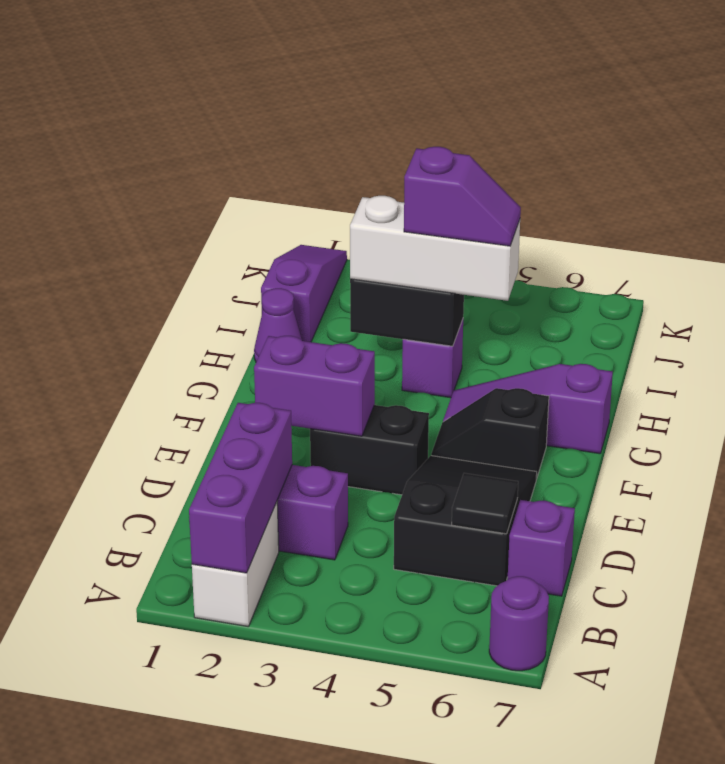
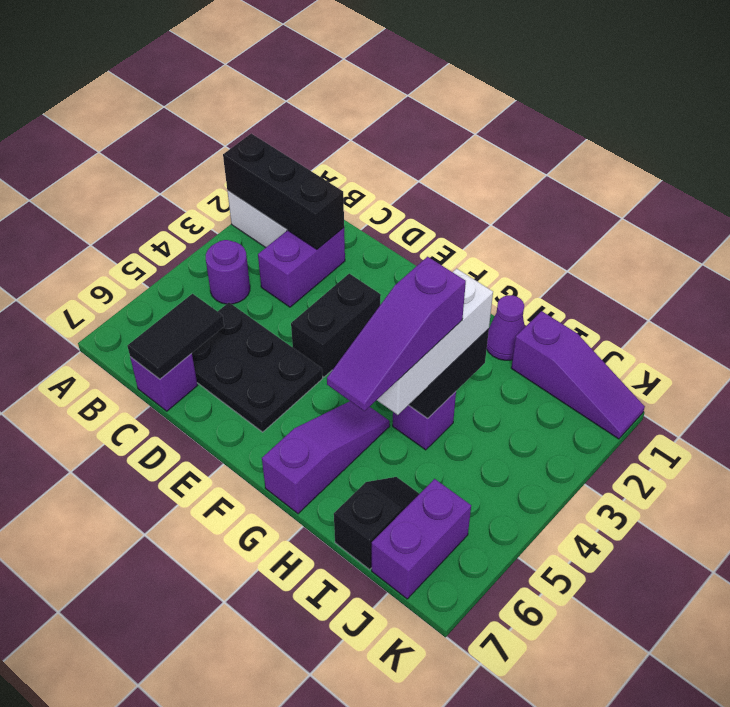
purple 1x3 brick [189,403,292,573] -> black 1x3 brick [223,134,344,249]
purple 1x1 round brick [489,576,549,671] -> purple 1x1 round brick moved to [206,240,250,304]
black 2x3 slope [394,456,537,586] -> black 2x3 plate [192,303,323,432]
black 1x1 tile [452,473,518,534] -> black 1x2 tile [128,294,224,379]
purple 1x2 brick [254,336,375,436] -> purple 1x2 brick moved to [372,479,471,599]
black 1x2 slope [431,388,549,479] -> black 1x2 slope moved to [334,477,419,569]
purple 1x2 slope [404,147,521,246] -> purple 1x3 slope [327,257,466,411]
******************************
Your answer must consist only of the lines from the one with "black 2x3 slope" through the final line of the entries, each retyped exactly.

__Result of the task__.
black 2x3 slope [394,456,537,586] -> black 2x3 plate [192,303,323,432]
black 1x1 tile [452,473,518,534] -> black 1x2 tile [128,294,224,379]
purple 1x2 brick [254,336,375,436] -> purple 1x2 brick moved to [372,479,471,599]
black 1x2 slope [431,388,549,479] -> black 1x2 slope moved to [334,477,419,569]
purple 1x2 slope [404,147,521,246] -> purple 1x3 slope [327,257,466,411]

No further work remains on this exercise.